*** Block opens ***

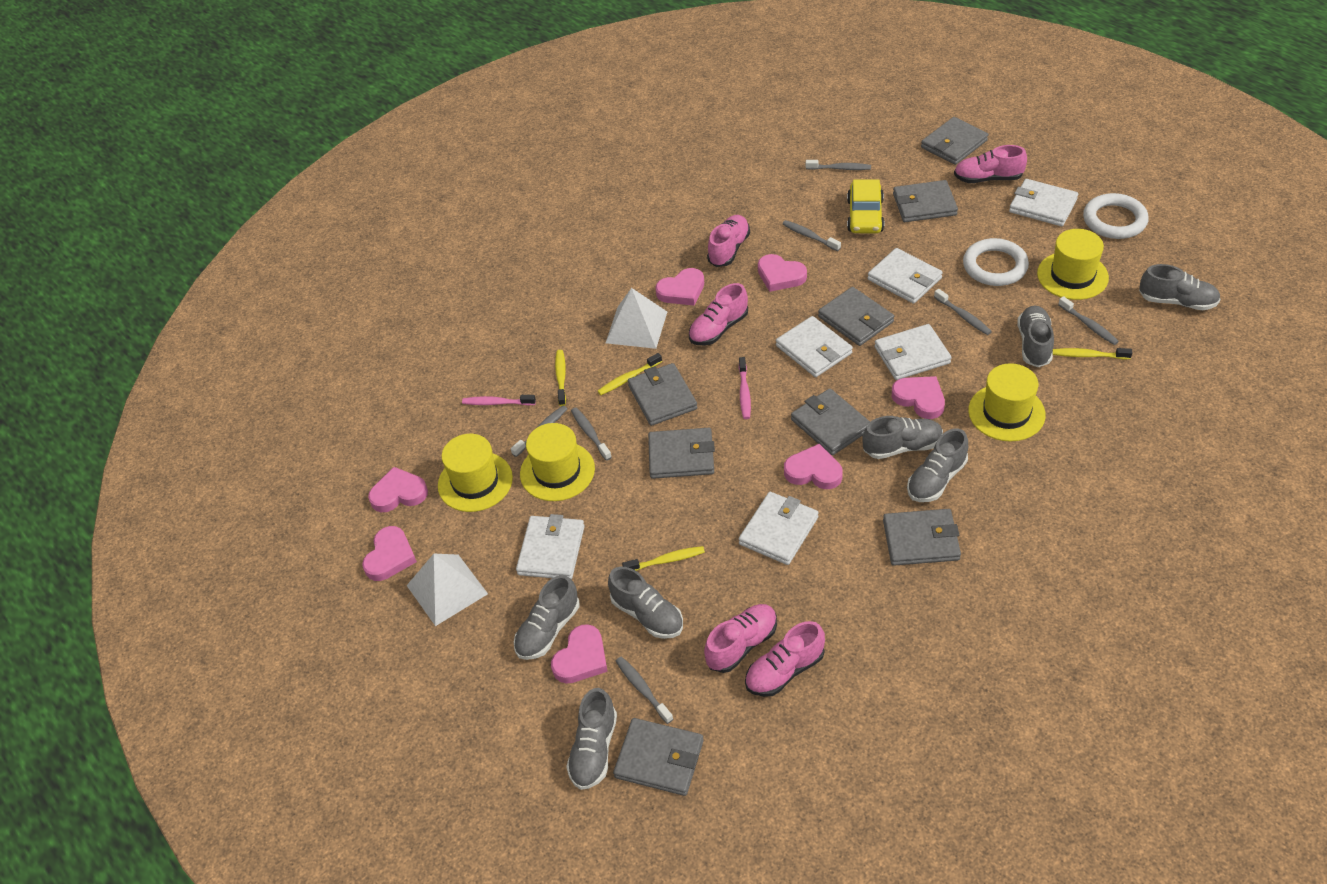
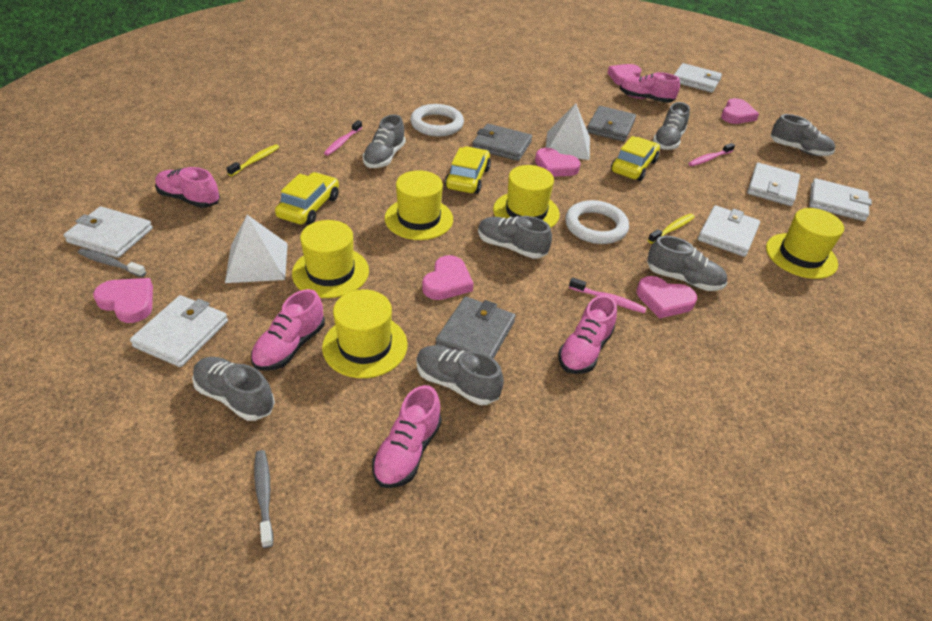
grey toothbrush: 7 -> 2
grey wallet: 8 -> 3
pink heart: 7 -> 6
pink toothbrush: 2 -> 3
yellow car: 1 -> 3
yellow hat: 4 -> 5
yellow toothbrush: 4 -> 2

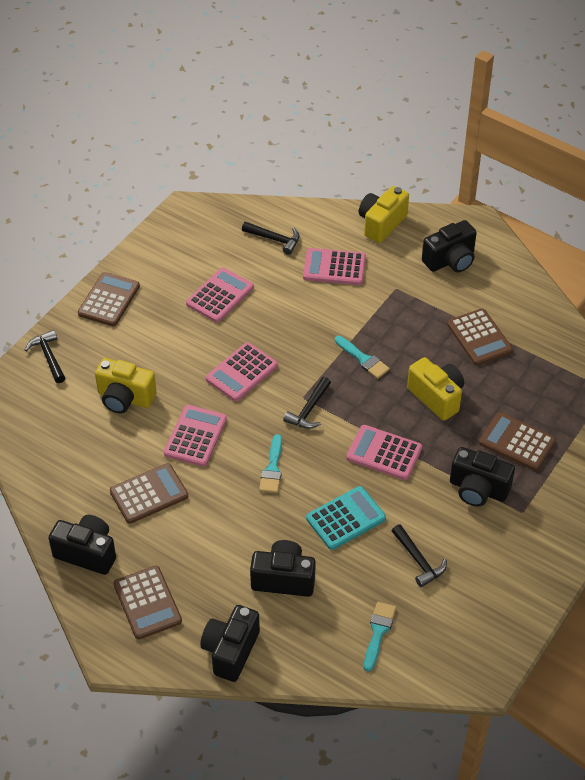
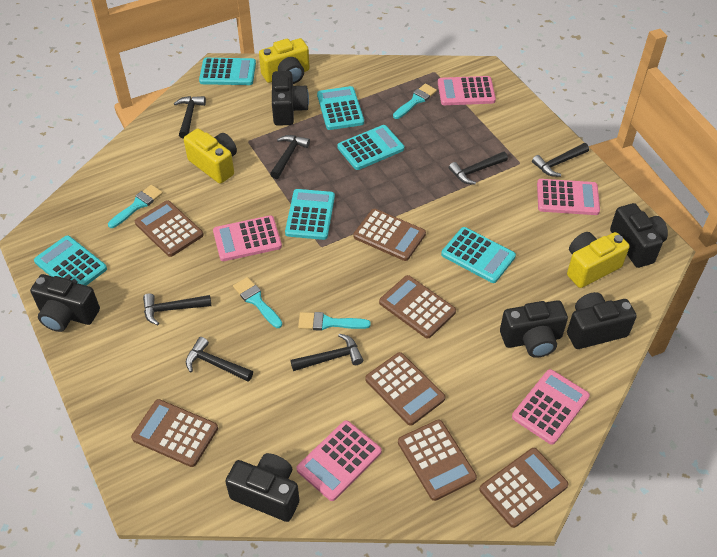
black camera: 5 -> 6
black hammer: 4 -> 7
brown calculator: 5 -> 7
turquoise brush: 3 -> 4
turquoise calculator: 1 -> 6

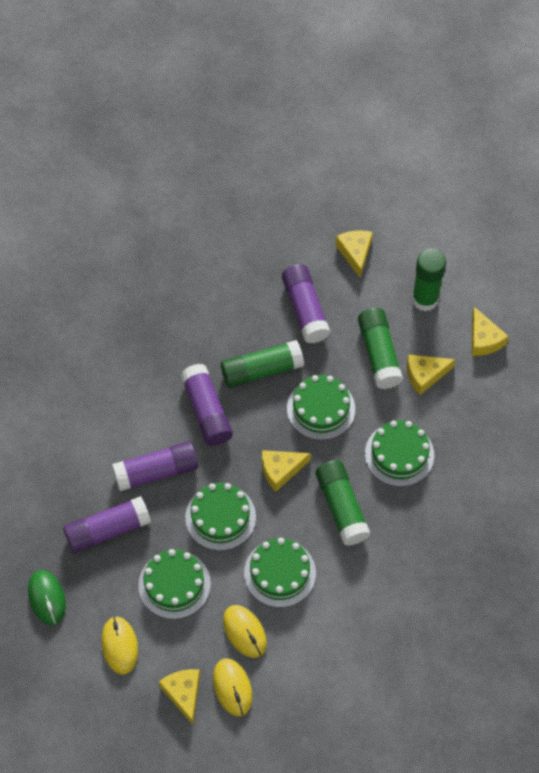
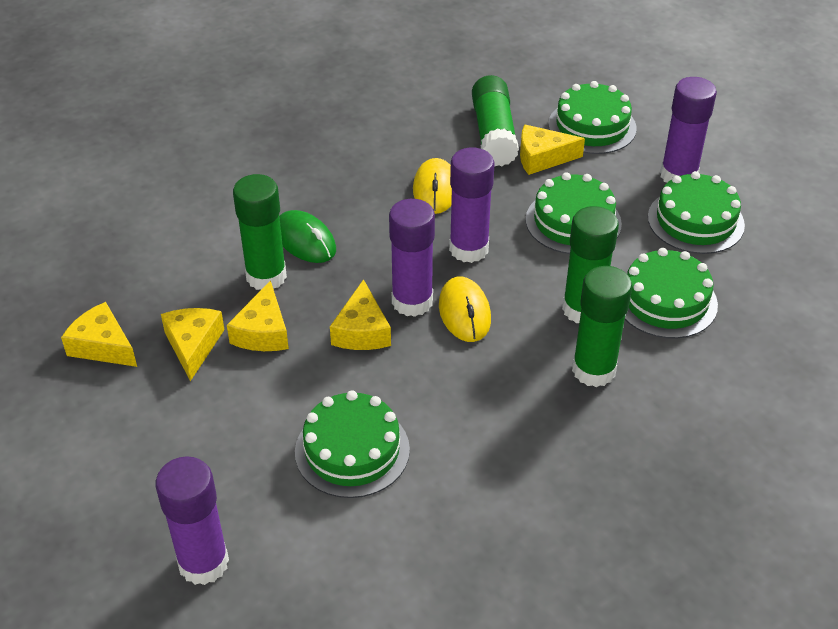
yellow mouse: 3 -> 2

*** Block closes ***

Count the lines of the material that include the word "yellow", then state only the total.

4